*AIM OF THE EXERCISE:* The material below has pictures in it. Set down only the lines from the line containing "(190, 537) = (198, 301): brown" through the line containing "camera: 25 degrees right, 15 degrees down", word for word, and leave the pictures behind.
Start of Block
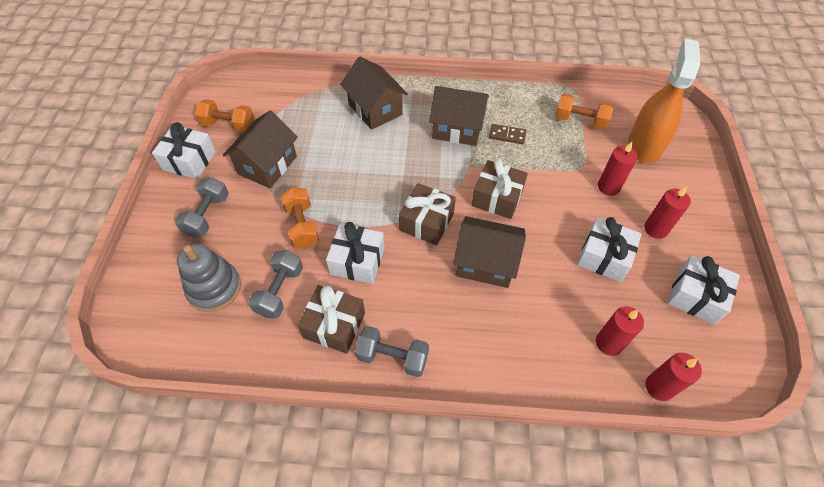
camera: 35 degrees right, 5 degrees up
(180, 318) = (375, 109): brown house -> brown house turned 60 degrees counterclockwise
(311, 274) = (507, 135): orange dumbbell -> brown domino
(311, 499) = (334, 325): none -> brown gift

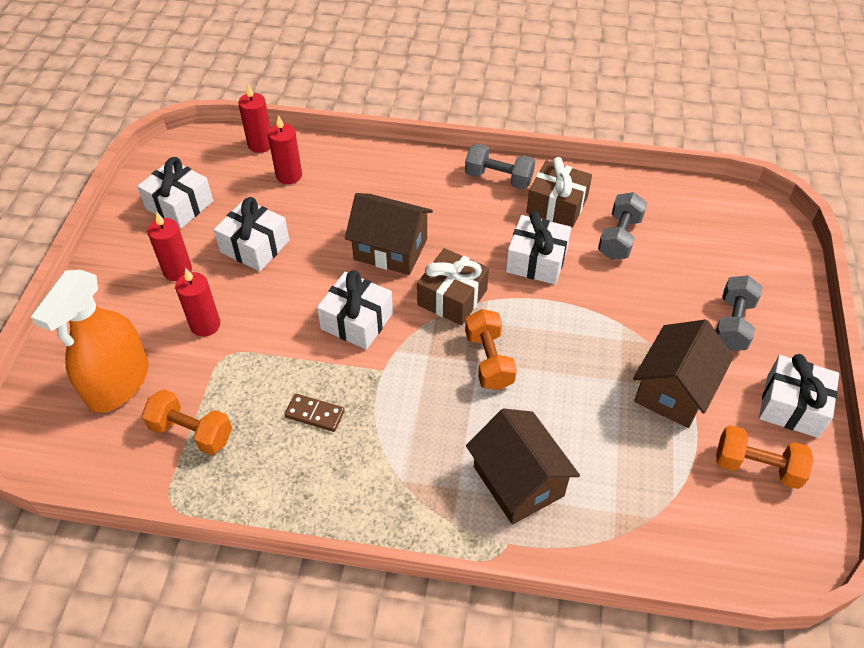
camera: 175 degrees left, 5 degrees down
(214, 288) = (692, 245): grey stacking toy -> none
(302, 226) = (607, 303): orange dumbbell -> orange dumbbell (489, 360)
(457, 128) = (388, 432): brown house -> none
(497, 198) = (357, 321): brown gift -> white gift

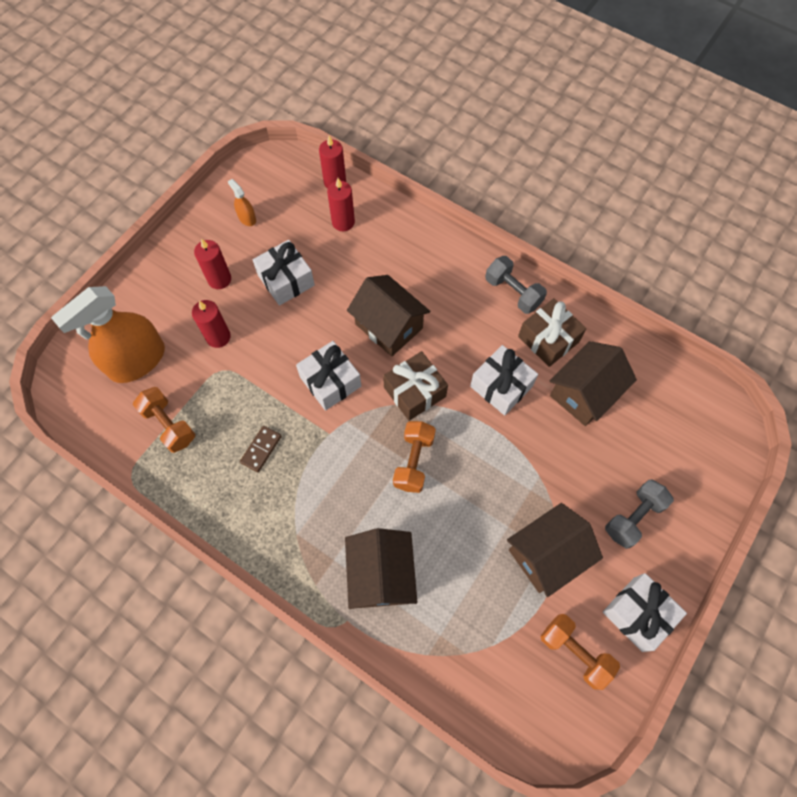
camera: 25 degrees right, 15 degrees up
(179, 205) = (247, 218): white gift -> orange spray bottle
(314, 414) = (261, 449): brown domino -> brown domino turned 75 degrees clockwise
(619, 237) = (584, 393): grey dumbbell -> brown house

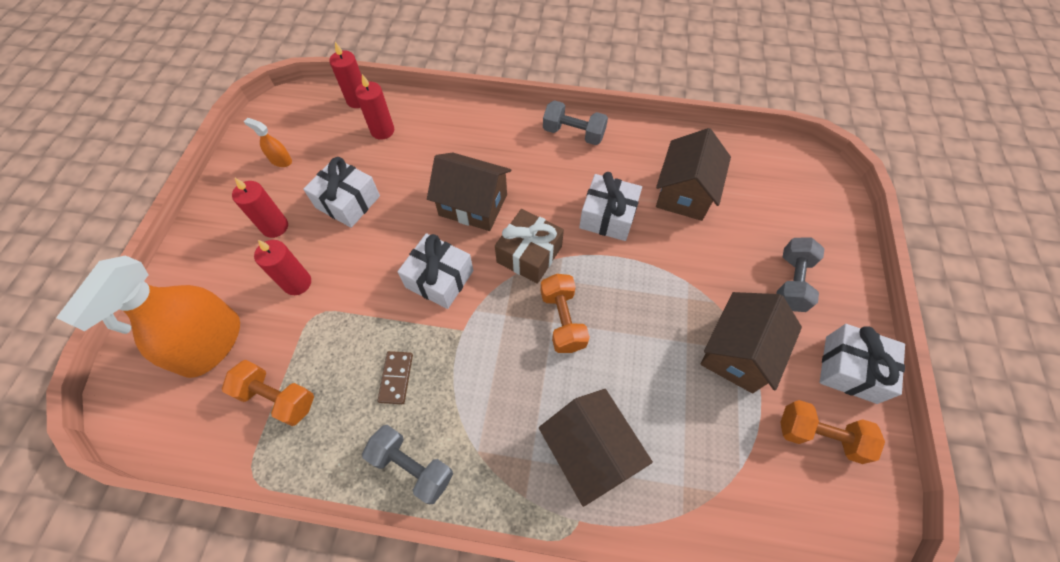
camera: 25 degrees left, 5 degrees down
(244, 522) = (412, 466): none -> grey dumbbell
(548, 339) = (626, 160): brown gift -> none

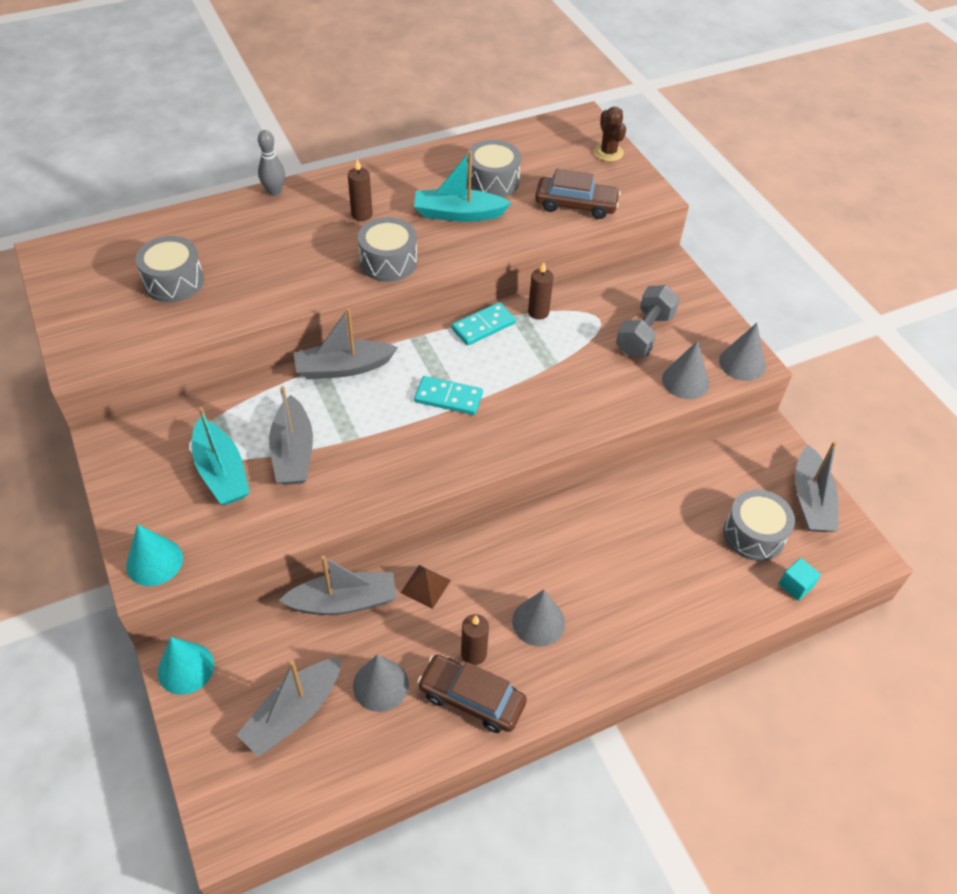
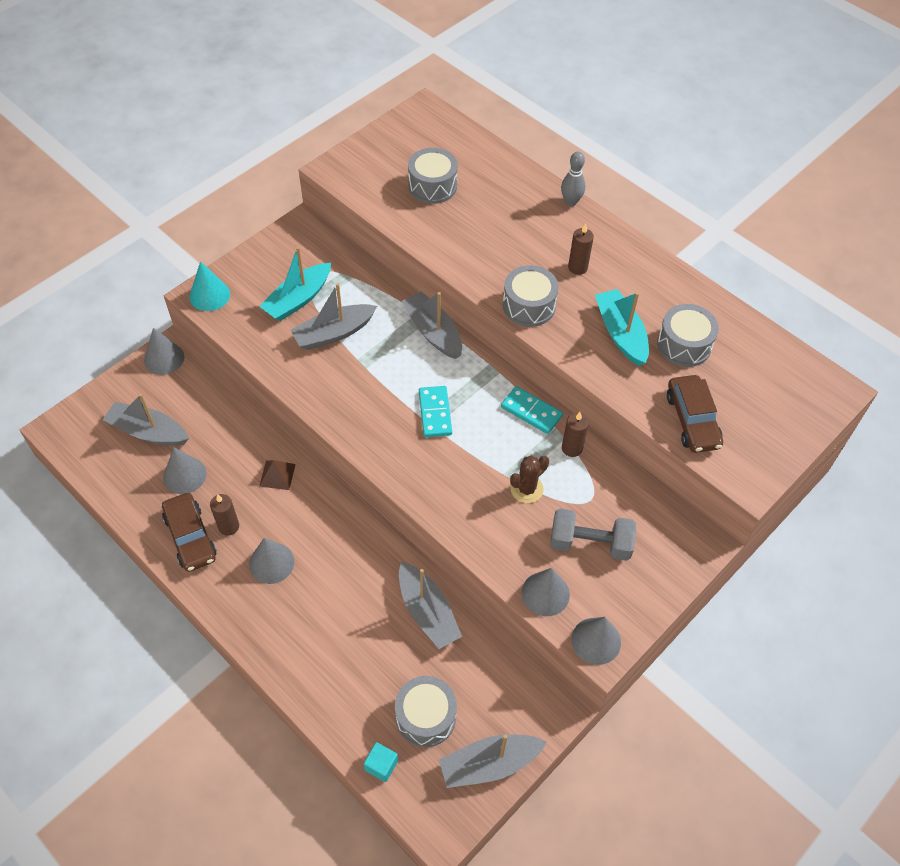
camera: 70 degrees right, 5 degrees up
(186, 668) = (164, 358): turquoise cone -> grey cone
(344, 602) = (245, 428): grey boat -> grey boat (427, 612)
(471, 698) = (190, 537): brown car -> brown car turned 150 degrees clockwise
(608, 152) = (795, 426): brown cactus -> brown cactus (526, 489)

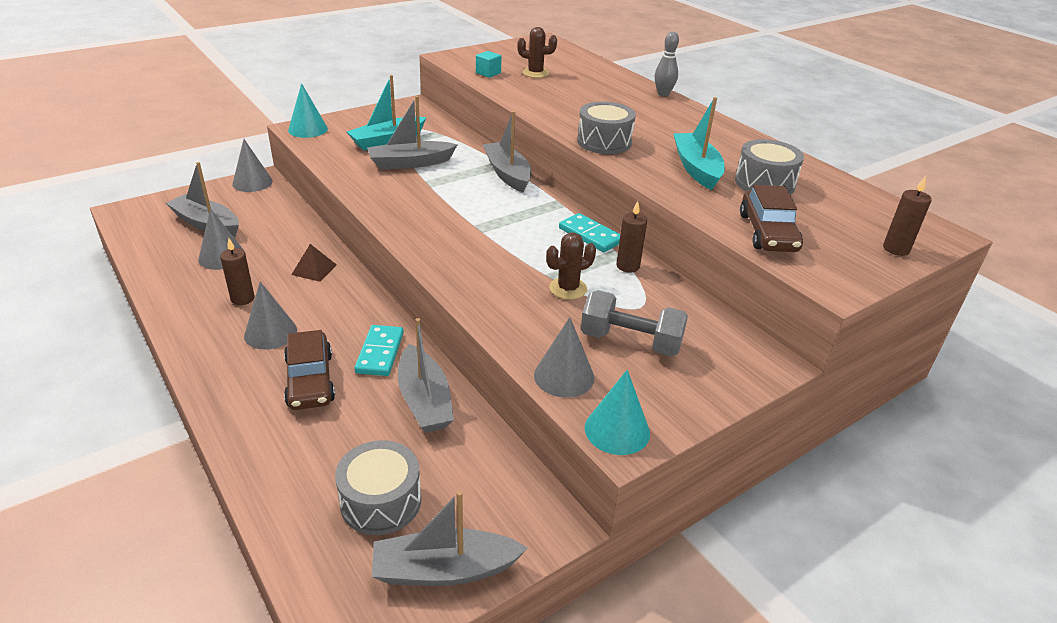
camera: 10 degrees right, 20 degrees down
(190, 537) = (198, 301): brown car -> brown car (310, 380)
(381, 765) = (301, 544): turquoise cube -> turquoise cube (488, 73)
(432, 186) = (535, 73): grey drum -> brown cactus
(435, 413) = (488, 223): turquoise domino -> turquoise domino (380, 353)
(577, 267) = (660, 127): brown candle -> brown candle (896, 249)
(596, 641) = (617, 430): grey cone -> turquoise cone

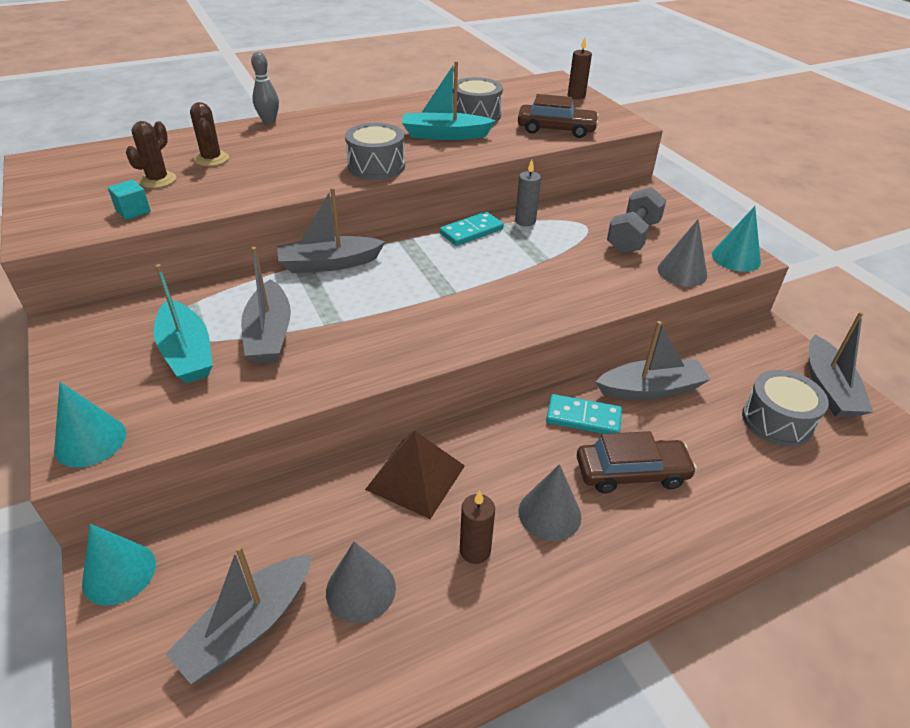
camera: 80 degrees left, 5 degrees up
(252, 182) = (119, 573): grey cone -> turquoise cone
(314, 269) = (416, 477): brown pyramid -> brown pyramid, size x1.72
(568, 288) = (560, 255): brown cactus -> brown cactus (211, 159)
(628, 266) = (525, 221): brown candle -> grey candle

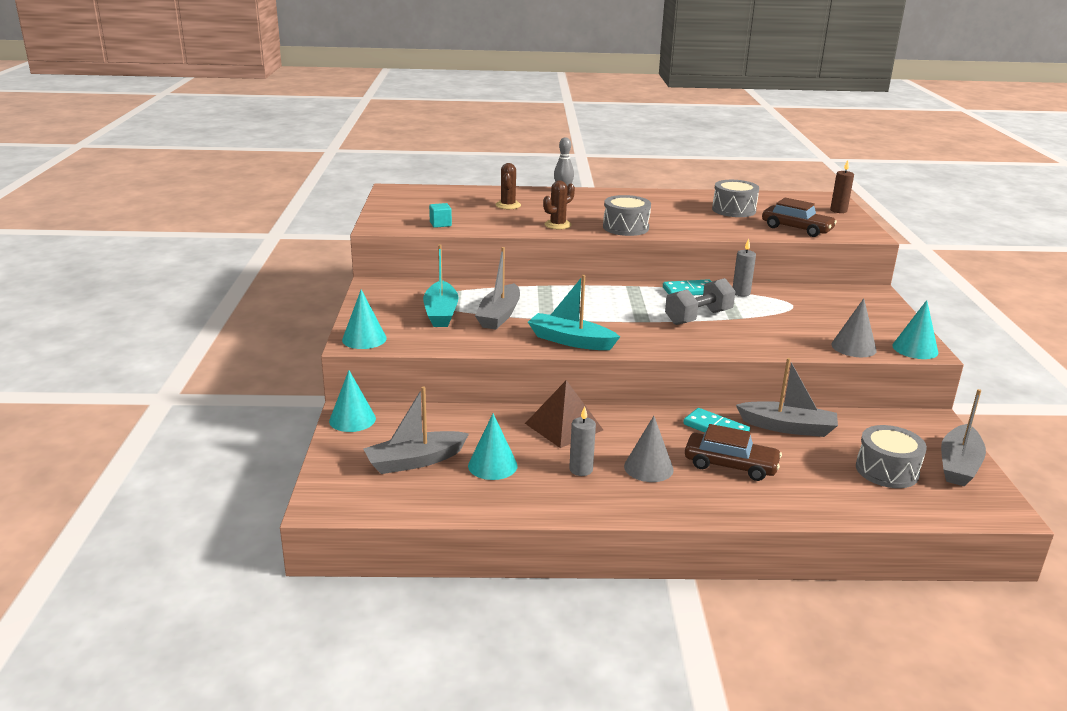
camera: 25 degrees right, 15 degrees down
(158, 180) = (465, 211): brown cactus -> brown cactus (558, 225)
(329, 264) = (564, 288): grey boat -> none
(360, 589) = (492, 465): grey cone -> turquoise cone
(444, 135) = (695, 218): turquoise boat -> turquoise boat (570, 341)
(475, 550) = (581, 470): brown candle -> grey candle
(633, 237) = (829, 319): grey dumbbell -> grey dumbbell (698, 317)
End of Block
*RESPONSE BOX:*
(190, 537) = (198, 301): brown car -> brown car (310, 380)
(381, 765) = (301, 544): turquoise cube -> turquoise cube (488, 73)
(432, 186) = (535, 73): grey drum -> brown cactus
(435, 413) = (488, 223): turquoise domino -> turquoise domino (380, 353)
(577, 267) = (660, 127): brown candle -> brown candle (896, 249)
(596, 641) = (617, 430): grey cone -> turquoise cone

camera: 80 degrees left, 5 degrees up
(252, 182) = (119, 573): grey cone -> turquoise cone
(314, 269) = (416, 477): brown pyramid -> brown pyramid, size x1.72
(568, 288) = (560, 255): brown cactus -> brown cactus (211, 159)
(628, 266) = (525, 221): brown candle -> grey candle

camera: 25 degrees right, 15 degrees down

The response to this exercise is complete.